Print only the line with "Show me carcinoma." and the lines after it, ending with the last line of the material, each exactly as it stands.

Collected data:
────────────────
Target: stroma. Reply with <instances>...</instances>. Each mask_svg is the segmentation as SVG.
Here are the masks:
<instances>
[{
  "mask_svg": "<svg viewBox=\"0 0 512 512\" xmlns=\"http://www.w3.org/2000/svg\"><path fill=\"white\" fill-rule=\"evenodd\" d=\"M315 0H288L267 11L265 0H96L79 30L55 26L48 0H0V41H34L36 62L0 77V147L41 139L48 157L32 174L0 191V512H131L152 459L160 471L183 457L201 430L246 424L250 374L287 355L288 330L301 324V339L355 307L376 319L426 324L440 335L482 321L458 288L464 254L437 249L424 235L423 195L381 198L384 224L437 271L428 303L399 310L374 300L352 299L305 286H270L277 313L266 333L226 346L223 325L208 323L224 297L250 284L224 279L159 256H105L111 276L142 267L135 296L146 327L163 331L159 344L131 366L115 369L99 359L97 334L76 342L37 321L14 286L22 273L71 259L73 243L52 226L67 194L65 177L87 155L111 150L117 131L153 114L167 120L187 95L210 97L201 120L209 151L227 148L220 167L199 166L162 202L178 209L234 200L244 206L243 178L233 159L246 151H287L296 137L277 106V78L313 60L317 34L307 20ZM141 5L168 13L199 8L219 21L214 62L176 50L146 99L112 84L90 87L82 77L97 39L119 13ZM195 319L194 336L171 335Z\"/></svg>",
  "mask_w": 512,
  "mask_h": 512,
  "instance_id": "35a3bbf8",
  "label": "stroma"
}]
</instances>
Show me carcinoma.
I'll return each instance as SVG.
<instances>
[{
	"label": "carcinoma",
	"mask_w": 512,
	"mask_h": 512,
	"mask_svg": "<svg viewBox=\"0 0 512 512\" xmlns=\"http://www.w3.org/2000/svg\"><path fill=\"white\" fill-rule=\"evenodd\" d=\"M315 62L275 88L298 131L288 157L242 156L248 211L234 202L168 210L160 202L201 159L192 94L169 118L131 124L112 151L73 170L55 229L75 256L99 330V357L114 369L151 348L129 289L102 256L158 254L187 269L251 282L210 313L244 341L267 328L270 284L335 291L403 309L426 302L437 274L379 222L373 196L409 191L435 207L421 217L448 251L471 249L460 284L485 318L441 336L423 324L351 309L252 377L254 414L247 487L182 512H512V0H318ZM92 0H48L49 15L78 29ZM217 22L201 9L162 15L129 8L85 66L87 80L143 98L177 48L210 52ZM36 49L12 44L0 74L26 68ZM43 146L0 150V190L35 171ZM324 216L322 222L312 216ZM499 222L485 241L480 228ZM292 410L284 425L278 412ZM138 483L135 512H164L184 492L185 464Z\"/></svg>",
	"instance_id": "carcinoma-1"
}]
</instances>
────────────────
▶ [Answer to the exercise]:
Show me carcinoma.
I'll return each instance as SVG.
<instances>
[{
	"label": "carcinoma",
	"mask_w": 512,
	"mask_h": 512,
	"mask_svg": "<svg viewBox=\"0 0 512 512\" xmlns=\"http://www.w3.org/2000/svg\"><path fill=\"white\" fill-rule=\"evenodd\" d=\"M315 62L275 88L298 131L288 157L242 156L248 211L234 202L168 210L160 202L201 159L192 94L169 118L131 124L112 151L73 170L55 229L75 256L99 330V357L114 369L151 348L129 289L102 256L158 254L187 269L251 282L210 313L244 341L267 328L270 284L335 291L403 309L426 302L437 274L379 222L373 196L409 191L435 207L421 217L448 251L471 249L460 284L485 318L441 336L423 324L351 309L252 377L254 414L247 487L182 512H512V0H318ZM92 0H48L49 15L78 29ZM217 22L201 9L162 15L129 8L85 66L87 80L143 98L177 48L210 52ZM36 49L12 44L0 74L26 68ZM43 146L0 150V190L35 171ZM324 216L322 222L312 216ZM499 222L485 241L480 228ZM292 410L284 425L278 412ZM138 483L135 512H164L184 492L185 464Z\"/></svg>",
	"instance_id": "carcinoma-1"
}]
</instances>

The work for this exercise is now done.